> Work to be completed
Copy everything from the start of the entries down through the line containing "Indeed, orange matte shirt at center has a greater", both ends included. Swap "brown crumbly meat" for "gray crumbly meat" and leave all else unchanged.

> Excerpted data
╔══

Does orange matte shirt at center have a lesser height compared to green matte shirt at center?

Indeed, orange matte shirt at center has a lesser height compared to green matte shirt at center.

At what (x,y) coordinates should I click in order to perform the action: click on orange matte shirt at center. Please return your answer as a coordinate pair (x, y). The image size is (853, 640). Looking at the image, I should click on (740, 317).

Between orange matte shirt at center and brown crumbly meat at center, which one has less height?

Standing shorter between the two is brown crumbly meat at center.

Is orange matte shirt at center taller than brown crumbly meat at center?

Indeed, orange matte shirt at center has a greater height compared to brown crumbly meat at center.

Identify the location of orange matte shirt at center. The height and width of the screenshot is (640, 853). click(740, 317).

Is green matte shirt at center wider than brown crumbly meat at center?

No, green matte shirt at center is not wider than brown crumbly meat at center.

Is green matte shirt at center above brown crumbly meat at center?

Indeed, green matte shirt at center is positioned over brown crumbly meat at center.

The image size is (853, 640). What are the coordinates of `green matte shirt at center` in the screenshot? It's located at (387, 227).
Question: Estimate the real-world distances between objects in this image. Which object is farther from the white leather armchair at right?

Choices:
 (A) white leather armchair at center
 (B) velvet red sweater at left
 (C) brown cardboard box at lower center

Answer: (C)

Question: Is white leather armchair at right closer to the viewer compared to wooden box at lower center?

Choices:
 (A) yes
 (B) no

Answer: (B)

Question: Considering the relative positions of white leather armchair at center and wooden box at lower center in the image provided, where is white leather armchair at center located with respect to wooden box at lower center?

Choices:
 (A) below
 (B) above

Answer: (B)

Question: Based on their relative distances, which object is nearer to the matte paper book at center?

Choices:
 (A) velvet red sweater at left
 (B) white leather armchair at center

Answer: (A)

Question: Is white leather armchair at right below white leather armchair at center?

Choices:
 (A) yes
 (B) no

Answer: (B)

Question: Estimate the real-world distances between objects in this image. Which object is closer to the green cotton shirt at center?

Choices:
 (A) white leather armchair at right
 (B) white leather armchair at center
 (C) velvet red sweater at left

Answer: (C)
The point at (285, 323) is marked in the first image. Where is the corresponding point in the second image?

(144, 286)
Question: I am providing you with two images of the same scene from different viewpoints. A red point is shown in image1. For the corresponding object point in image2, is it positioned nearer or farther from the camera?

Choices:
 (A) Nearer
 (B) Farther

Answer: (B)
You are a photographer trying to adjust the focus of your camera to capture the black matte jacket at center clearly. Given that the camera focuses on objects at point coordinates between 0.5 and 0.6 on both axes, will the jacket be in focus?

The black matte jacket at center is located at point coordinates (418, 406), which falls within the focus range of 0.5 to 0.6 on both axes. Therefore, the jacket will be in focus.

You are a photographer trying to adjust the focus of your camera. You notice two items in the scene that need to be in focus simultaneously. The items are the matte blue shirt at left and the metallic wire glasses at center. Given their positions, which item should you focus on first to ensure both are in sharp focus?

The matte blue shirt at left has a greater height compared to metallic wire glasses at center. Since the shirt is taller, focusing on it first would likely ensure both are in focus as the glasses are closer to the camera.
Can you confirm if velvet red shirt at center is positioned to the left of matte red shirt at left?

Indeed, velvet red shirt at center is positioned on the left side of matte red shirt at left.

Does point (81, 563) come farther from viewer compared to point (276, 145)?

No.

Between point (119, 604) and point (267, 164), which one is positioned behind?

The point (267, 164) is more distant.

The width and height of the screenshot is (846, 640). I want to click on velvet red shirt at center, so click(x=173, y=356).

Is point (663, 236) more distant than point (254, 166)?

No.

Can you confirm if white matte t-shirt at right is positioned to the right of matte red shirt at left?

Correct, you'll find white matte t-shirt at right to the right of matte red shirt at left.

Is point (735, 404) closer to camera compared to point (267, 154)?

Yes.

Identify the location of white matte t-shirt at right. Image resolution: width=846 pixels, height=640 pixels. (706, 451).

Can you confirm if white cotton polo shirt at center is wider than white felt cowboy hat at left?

╚══

> Answer
Does orange matte shirt at center have a lesser height compared to green matte shirt at center?

Indeed, orange matte shirt at center has a lesser height compared to green matte shirt at center.

At what (x,y) coordinates should I click in order to perform the action: click on orange matte shirt at center. Please return your answer as a coordinate pair (x, y). The image size is (853, 640). Looking at the image, I should click on (740, 317).

Between orange matte shirt at center and gray crumbly meat at center, which one has less height?

Standing shorter between the two is gray crumbly meat at center.

Is orange matte shirt at center taller than gray crumbly meat at center?

Indeed, orange matte shirt at center has a greater height compared to gray crumbly meat at center.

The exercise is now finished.